▶ **EXERCISE PROMPT**
Starting at the line containing "Delhi: 5:10 -> 12:10" and ending at the last of the items, swap "Quito" for "Lima" and keep everything else the same. Leave the picture lines out of your answer.

Collected data:
────
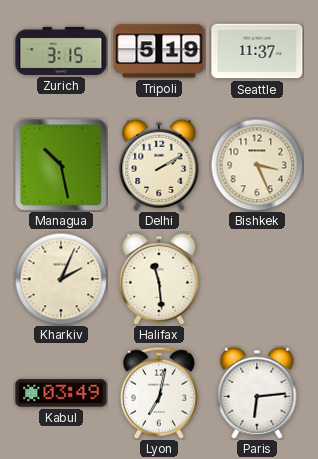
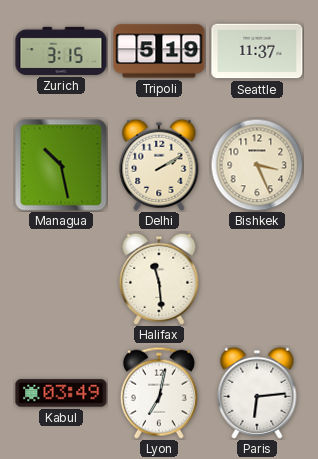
Kharkiv: 2:04 -> none
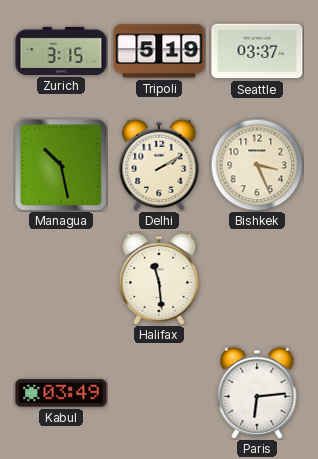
Seattle: 11:37 -> 03:37
Lyon: 7:02 -> none
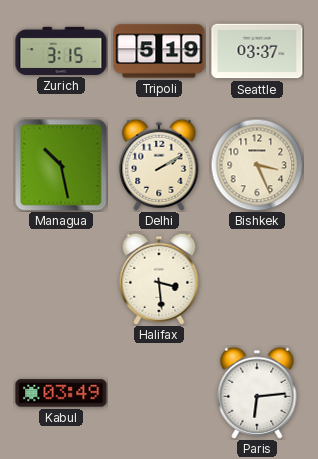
Halifax: 11:29 -> 3:29
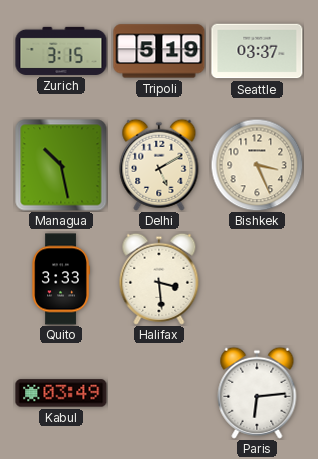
Delhi: 2:10 -> 5:10
Quito: none -> 3:33
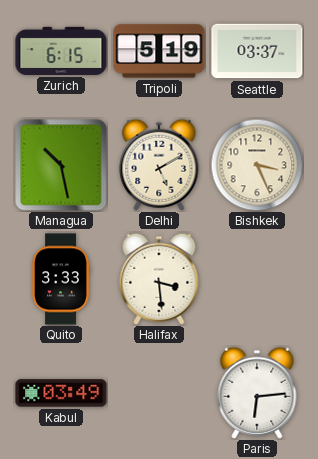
Zurich: 3:15 -> 6:15
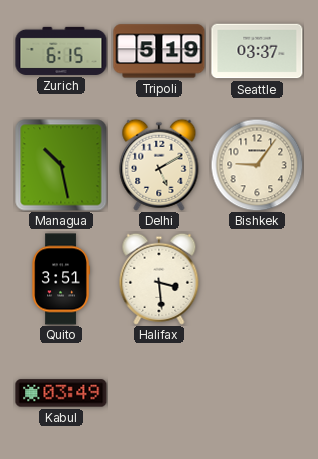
Bishkek: 3:26 -> 9:06
Quito: 3:33 -> 3:51
Paris: 6:14 -> none
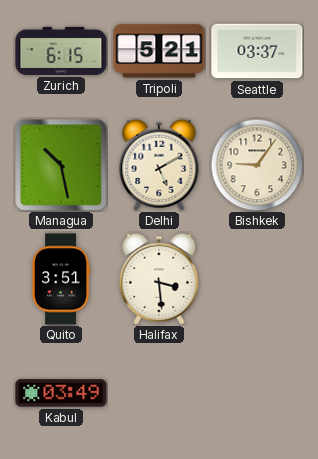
Tripoli: 5:19 -> 5:21
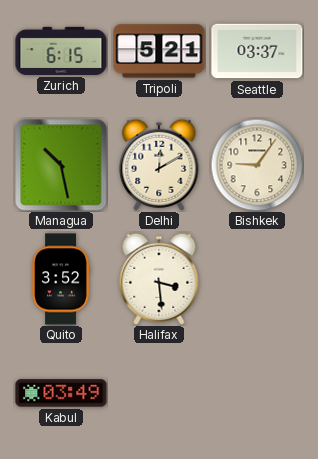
Delhi: 5:10 -> 12:10
Quito: 3:51 -> 3:52
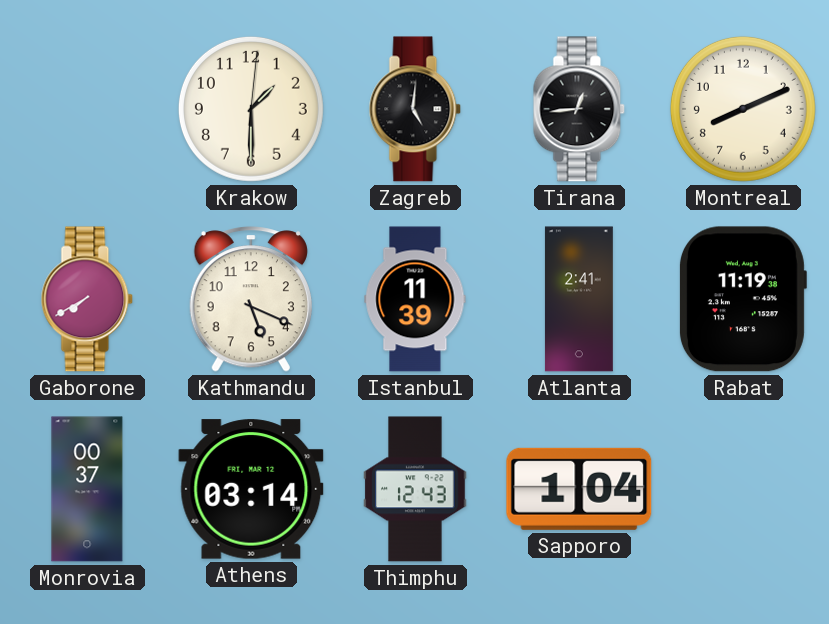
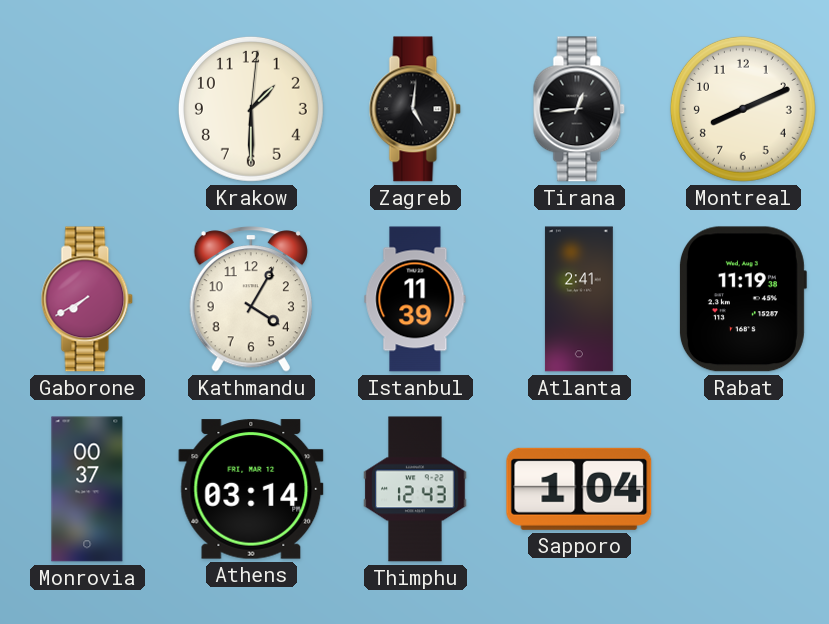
Kathmandu: 5:19 -> 4:05
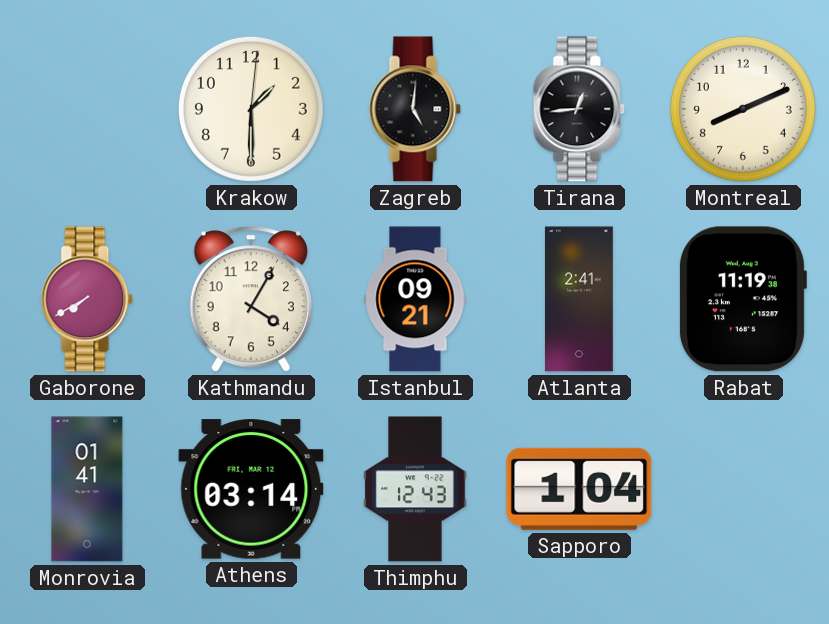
Istanbul: 11:39 -> 09:21
Monrovia: 00:37 -> 01:41
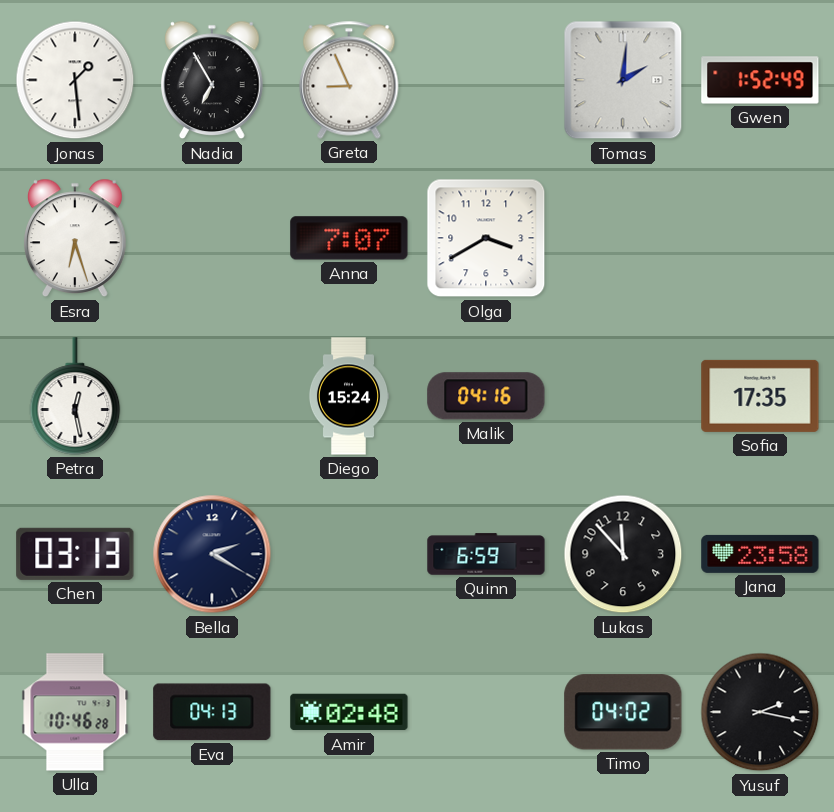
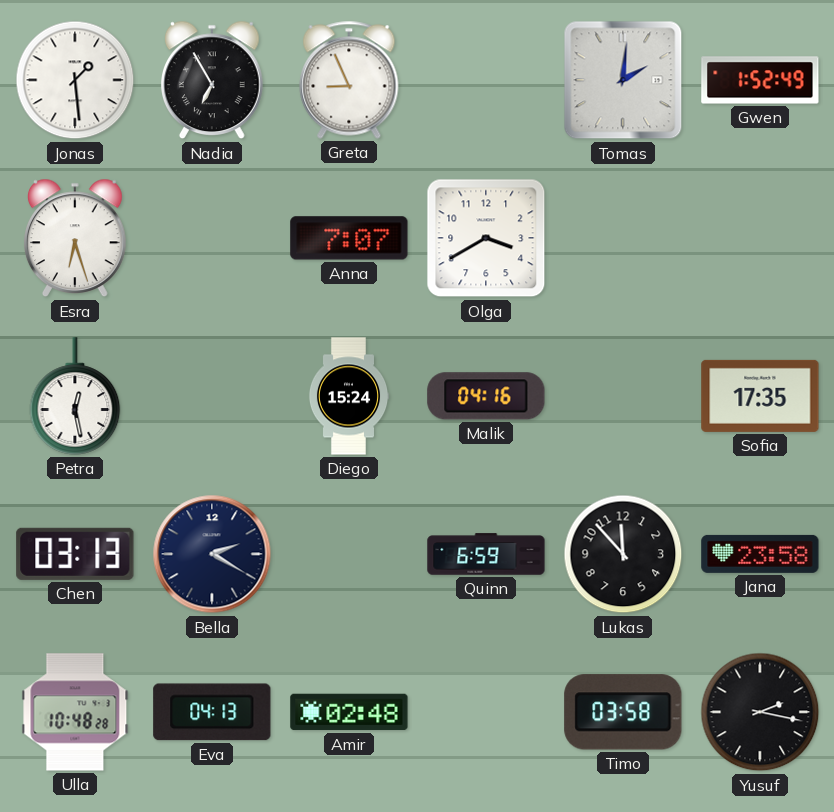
Ulla: 10:46 -> 10:48
Timo: 04:02 -> 03:58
────
▶ **OUTPUT OF THE EXERCISE**
Delhi: 5:10 -> 12:10
Lima: 3:51 -> 3:52
Kathmandu: 5:19 -> 4:05
Istanbul: 11:39 -> 09:21
Monrovia: 00:37 -> 01:41
Ulla: 10:46 -> 10:48
Timo: 04:02 -> 03:58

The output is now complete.